(Beginning of GIVEN DATA)

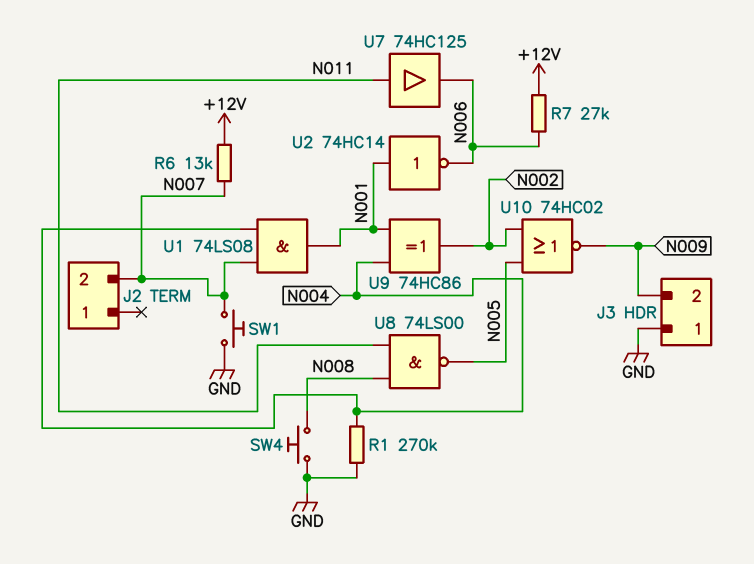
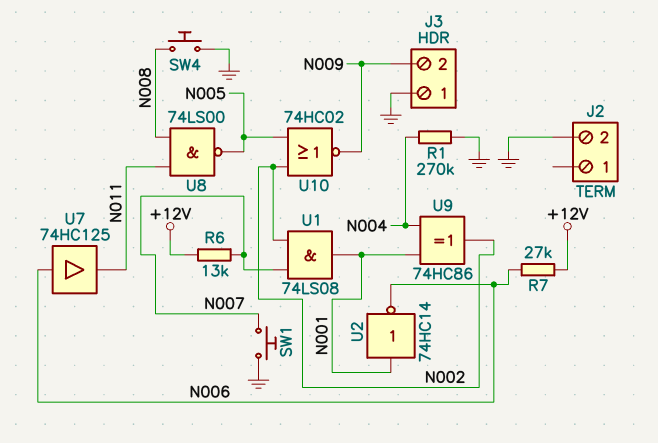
J2 pin 2: N007 -> GND
U1: AND 74LS08 (in N004, in N007, out N001) -> AND 74LS08 (in N002, in N007, out N001)
U7: buffer 74HC125 (in N011, out N006) -> buffer 74HC125 (in N006, out N011)

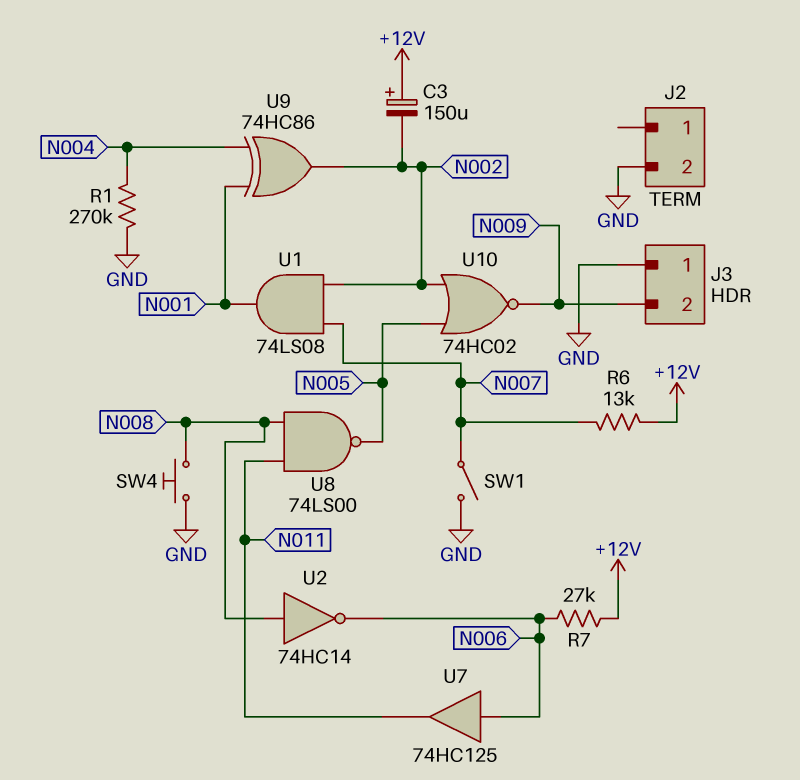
C3: none -> 150uF (plus +12V, minus N002)
SW1: button (GND, N007) -> switch (GND, N007)
U2: NOT 74HC14 (in N001, out N006) -> NOT 74HC14 (in N008, out N006)

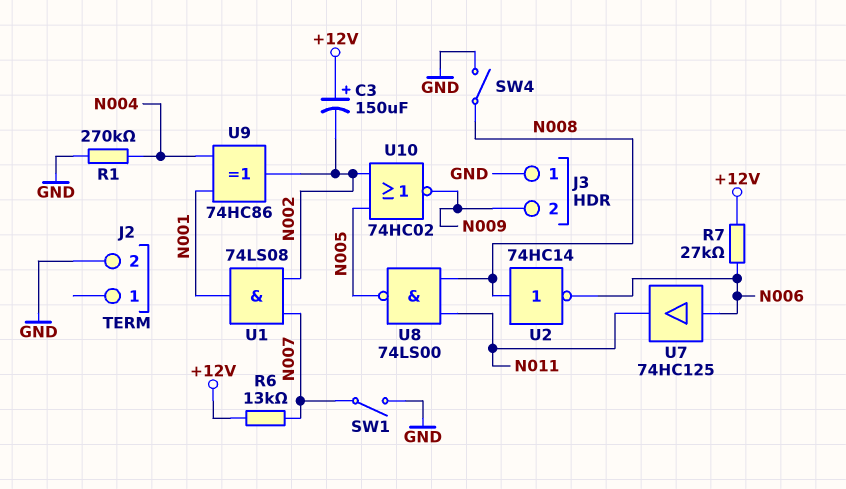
SW4: button (GND, N008) -> switch (GND, N008)

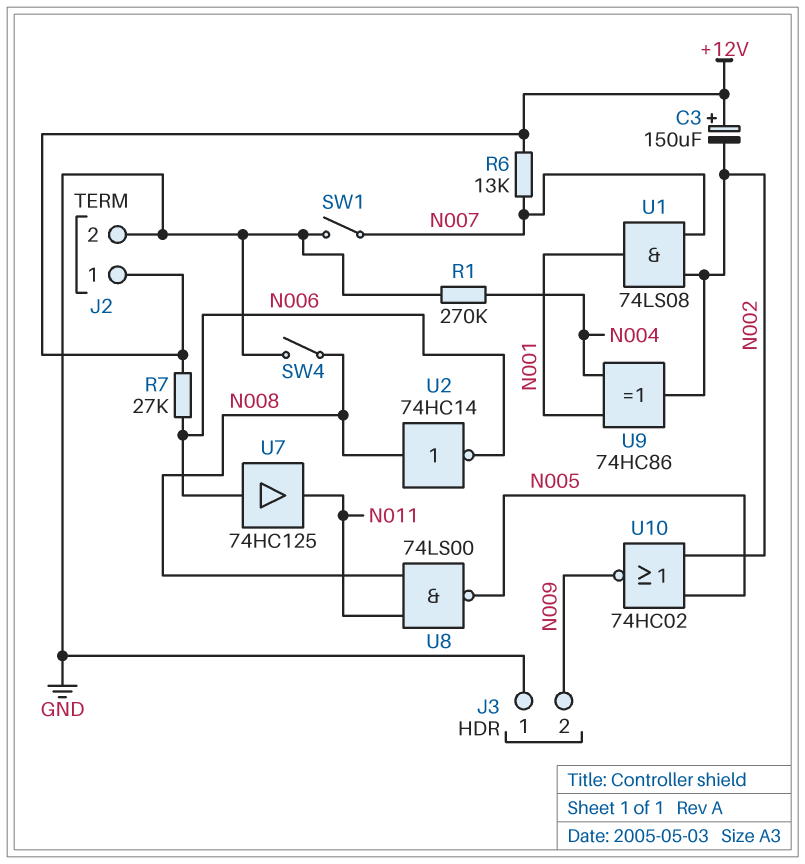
J2 pin 1: none -> +12V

(End of GIVEN DATA)

* **WHAT YOU NEED TO DO**
Whatever pictures the entries contain, omit them, and write the rest out exactly.

* **WRITTEN RESPONSE**
J2 pin 2: N007 -> GND
U1: AND 74LS08 (in N004, in N007, out N001) -> AND 74LS08 (in N002, in N007, out N001)
U7: buffer 74HC125 (in N011, out N006) -> buffer 74HC125 (in N006, out N011)

C3: none -> 150uF (plus +12V, minus N002)
SW1: button (GND, N007) -> switch (GND, N007)
U2: NOT 74HC14 (in N001, out N006) -> NOT 74HC14 (in N008, out N006)

SW4: button (GND, N008) -> switch (GND, N008)

J2 pin 1: none -> +12V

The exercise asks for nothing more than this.